> Problem details: Extract the lines from the first line of the records below through the line containing "repainted: green marker", inclusive, and reproduce them exactly as written.

> Supplied entries:
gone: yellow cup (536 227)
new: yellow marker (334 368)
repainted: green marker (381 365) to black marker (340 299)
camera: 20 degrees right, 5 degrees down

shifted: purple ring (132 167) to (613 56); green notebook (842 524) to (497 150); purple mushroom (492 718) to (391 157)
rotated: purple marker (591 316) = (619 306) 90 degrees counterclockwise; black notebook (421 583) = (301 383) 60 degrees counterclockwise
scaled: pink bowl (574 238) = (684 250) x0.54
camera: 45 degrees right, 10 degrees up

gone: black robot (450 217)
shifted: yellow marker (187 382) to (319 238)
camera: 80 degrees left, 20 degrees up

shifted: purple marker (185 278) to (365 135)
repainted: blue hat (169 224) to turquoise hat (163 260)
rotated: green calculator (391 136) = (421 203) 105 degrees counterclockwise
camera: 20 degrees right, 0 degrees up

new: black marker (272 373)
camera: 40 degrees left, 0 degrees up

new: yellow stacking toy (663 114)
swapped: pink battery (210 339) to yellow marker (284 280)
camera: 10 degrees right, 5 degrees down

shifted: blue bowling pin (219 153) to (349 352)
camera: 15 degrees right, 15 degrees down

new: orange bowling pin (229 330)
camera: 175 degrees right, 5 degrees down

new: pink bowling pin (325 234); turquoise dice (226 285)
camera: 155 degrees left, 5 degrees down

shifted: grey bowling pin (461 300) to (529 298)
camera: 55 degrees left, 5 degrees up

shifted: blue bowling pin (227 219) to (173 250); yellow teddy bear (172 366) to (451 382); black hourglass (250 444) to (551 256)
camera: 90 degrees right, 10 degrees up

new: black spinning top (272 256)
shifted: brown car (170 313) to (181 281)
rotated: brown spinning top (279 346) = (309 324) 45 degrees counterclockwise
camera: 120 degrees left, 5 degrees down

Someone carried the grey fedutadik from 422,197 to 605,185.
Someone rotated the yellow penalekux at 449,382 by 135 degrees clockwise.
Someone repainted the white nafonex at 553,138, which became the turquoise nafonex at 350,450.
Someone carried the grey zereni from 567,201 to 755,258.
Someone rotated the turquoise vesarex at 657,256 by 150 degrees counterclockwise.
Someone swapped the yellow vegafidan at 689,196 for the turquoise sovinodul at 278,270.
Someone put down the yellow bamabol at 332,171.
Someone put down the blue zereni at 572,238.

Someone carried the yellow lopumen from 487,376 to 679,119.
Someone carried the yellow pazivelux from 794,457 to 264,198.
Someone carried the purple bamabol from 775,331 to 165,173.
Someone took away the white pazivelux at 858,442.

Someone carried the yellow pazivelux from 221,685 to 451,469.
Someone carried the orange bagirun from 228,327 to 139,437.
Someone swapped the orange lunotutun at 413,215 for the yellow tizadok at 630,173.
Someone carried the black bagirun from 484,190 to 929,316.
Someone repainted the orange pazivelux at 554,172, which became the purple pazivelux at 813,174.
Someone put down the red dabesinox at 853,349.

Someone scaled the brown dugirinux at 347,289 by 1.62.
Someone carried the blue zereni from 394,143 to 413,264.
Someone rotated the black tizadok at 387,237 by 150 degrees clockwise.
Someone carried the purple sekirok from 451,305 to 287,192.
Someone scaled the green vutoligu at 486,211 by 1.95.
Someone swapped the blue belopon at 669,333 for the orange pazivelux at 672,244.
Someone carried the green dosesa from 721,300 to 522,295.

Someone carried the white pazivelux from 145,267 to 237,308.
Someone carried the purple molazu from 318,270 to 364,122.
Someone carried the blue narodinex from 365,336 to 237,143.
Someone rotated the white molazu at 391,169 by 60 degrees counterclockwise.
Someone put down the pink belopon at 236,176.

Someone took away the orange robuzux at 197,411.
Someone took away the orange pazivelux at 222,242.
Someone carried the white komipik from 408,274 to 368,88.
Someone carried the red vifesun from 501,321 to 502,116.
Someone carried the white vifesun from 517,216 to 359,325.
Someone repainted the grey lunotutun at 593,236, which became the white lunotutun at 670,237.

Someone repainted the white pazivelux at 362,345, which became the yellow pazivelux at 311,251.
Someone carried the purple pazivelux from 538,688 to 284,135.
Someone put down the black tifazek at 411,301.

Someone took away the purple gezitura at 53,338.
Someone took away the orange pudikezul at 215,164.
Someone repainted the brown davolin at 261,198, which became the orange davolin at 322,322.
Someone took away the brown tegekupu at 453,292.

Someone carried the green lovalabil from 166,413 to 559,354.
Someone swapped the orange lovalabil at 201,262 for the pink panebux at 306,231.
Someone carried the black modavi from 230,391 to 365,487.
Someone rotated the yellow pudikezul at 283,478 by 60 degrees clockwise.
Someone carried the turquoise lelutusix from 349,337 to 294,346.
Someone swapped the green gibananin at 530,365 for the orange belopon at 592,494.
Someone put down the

> Response box:
gone: yellow cup (536 227)
new: yellow marker (334 368)
repainted: green marker (381 365) to black marker (340 299)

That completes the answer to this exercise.